Starting at the line that contains "Halina: [668,688,710,722] ->", quote every line through the end of the entries, word for word, skipping the pictures.

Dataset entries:
_____

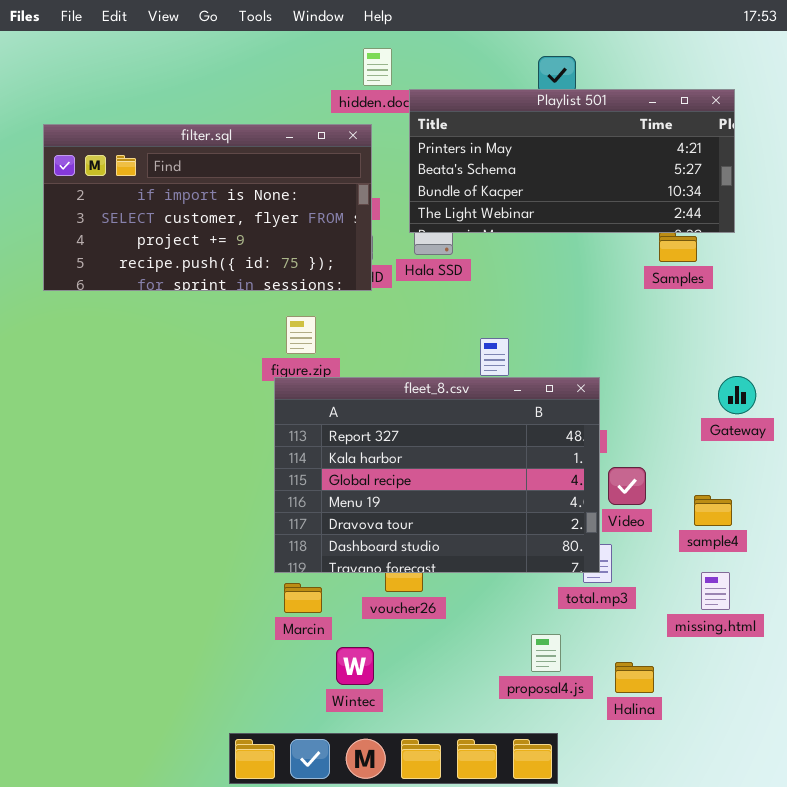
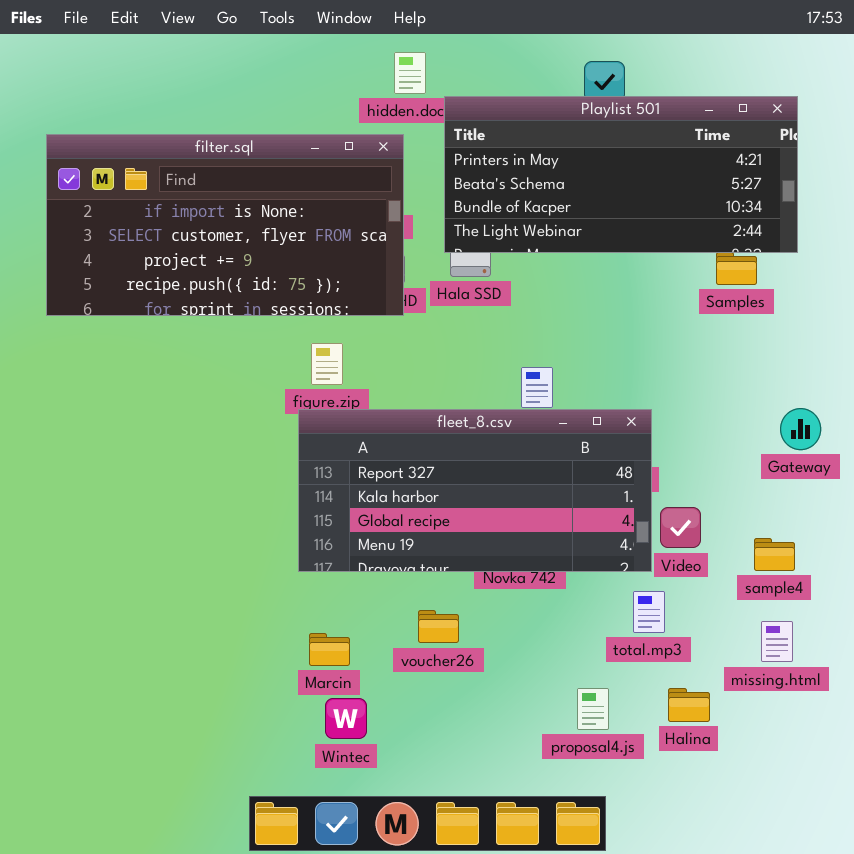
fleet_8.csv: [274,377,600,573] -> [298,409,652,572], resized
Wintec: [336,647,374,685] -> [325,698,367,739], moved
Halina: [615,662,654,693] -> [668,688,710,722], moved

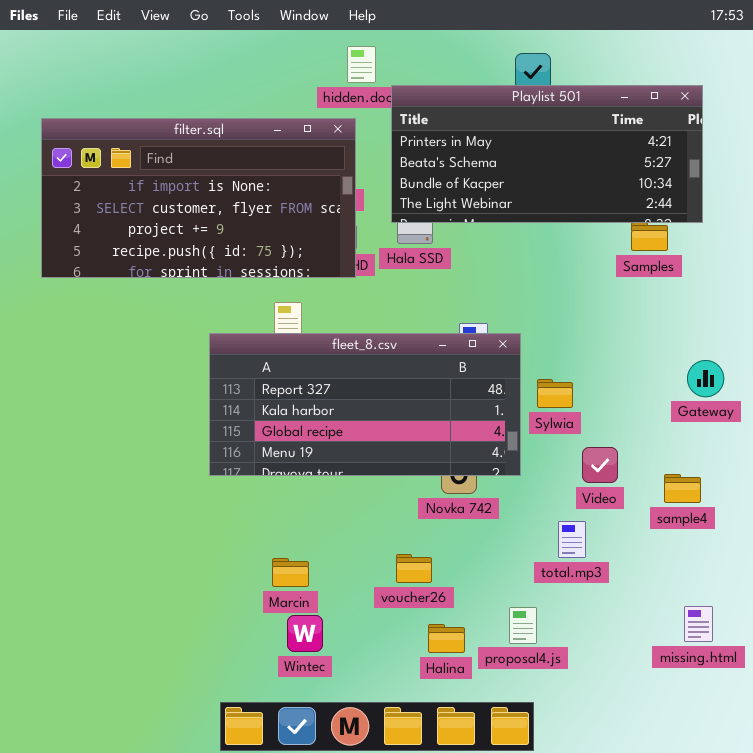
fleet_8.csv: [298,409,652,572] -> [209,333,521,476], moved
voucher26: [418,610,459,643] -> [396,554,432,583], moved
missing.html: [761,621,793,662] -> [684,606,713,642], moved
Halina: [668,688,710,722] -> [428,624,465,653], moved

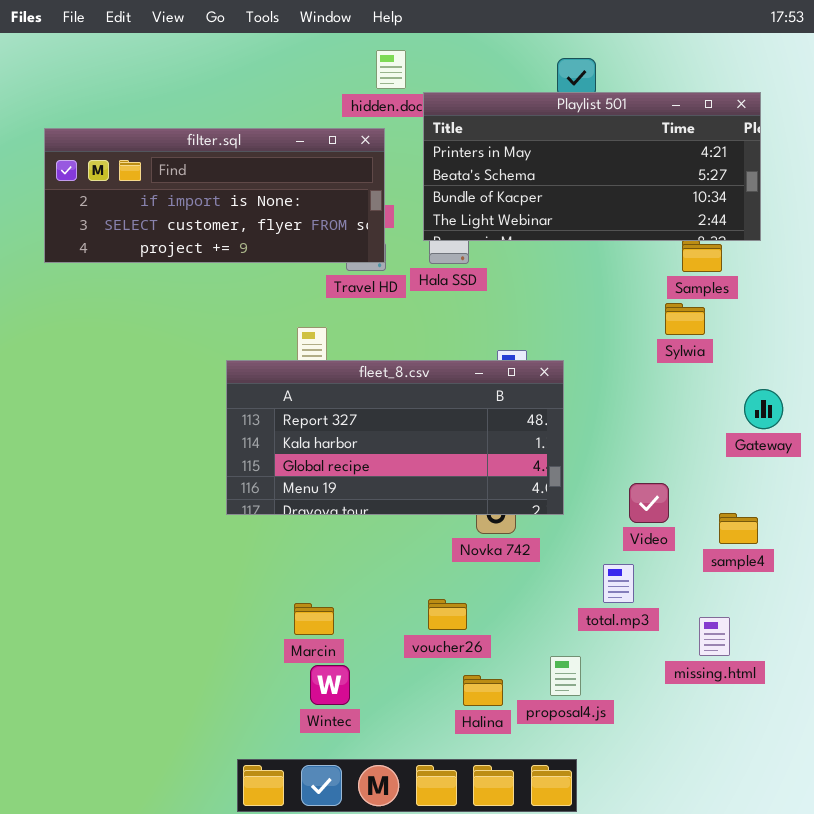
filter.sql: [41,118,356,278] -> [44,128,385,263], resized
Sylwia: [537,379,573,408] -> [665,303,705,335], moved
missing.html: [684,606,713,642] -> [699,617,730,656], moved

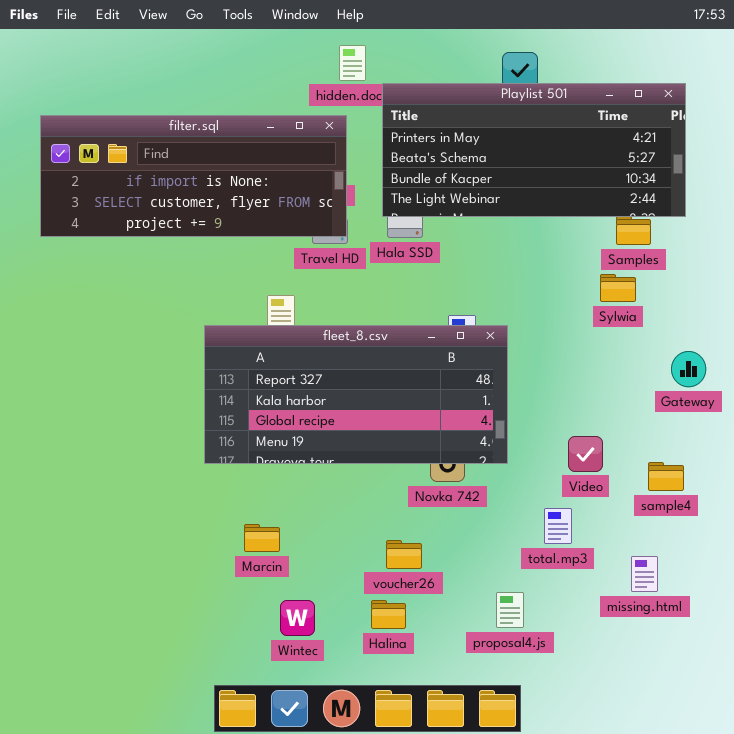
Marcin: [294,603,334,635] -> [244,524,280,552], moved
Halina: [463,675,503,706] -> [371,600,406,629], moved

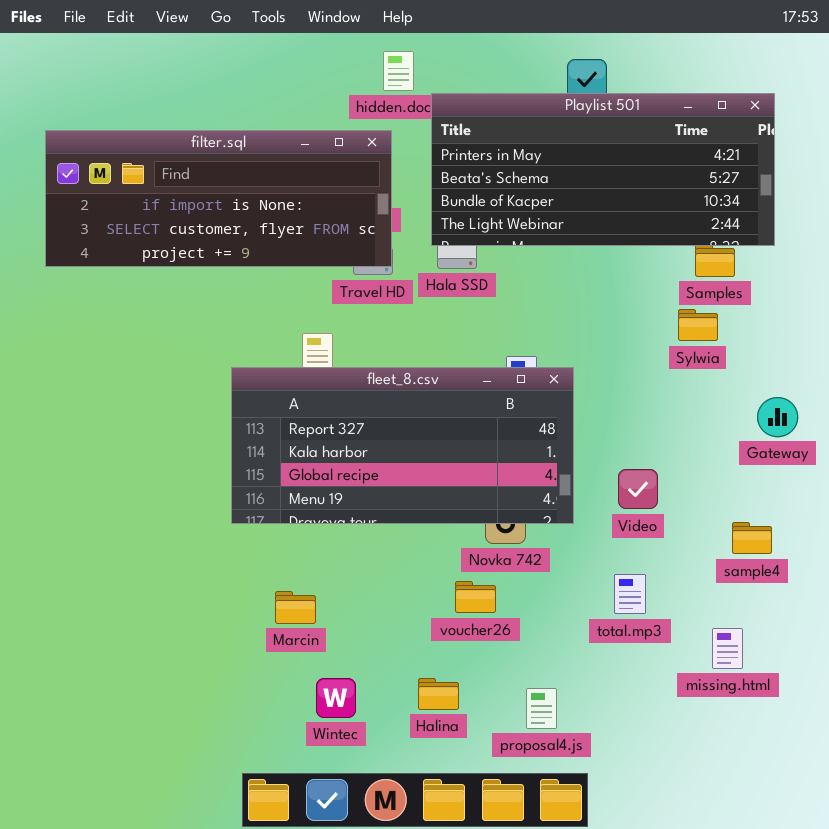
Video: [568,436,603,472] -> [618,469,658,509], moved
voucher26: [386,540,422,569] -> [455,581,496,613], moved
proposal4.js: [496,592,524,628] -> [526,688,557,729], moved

_____

__EXPECTED ANSWER__.
Halina: [668,688,710,722] -> [428,624,465,653], moved

filter.sql: [41,118,356,278] -> [44,128,385,263], resized
Sylwia: [537,379,573,408] -> [665,303,705,335], moved
missing.html: [684,606,713,642] -> [699,617,730,656], moved

Marcin: [294,603,334,635] -> [244,524,280,552], moved
Halina: [463,675,503,706] -> [371,600,406,629], moved

Video: [568,436,603,472] -> [618,469,658,509], moved
voucher26: [386,540,422,569] -> [455,581,496,613], moved
proposal4.js: [496,592,524,628] -> [526,688,557,729], moved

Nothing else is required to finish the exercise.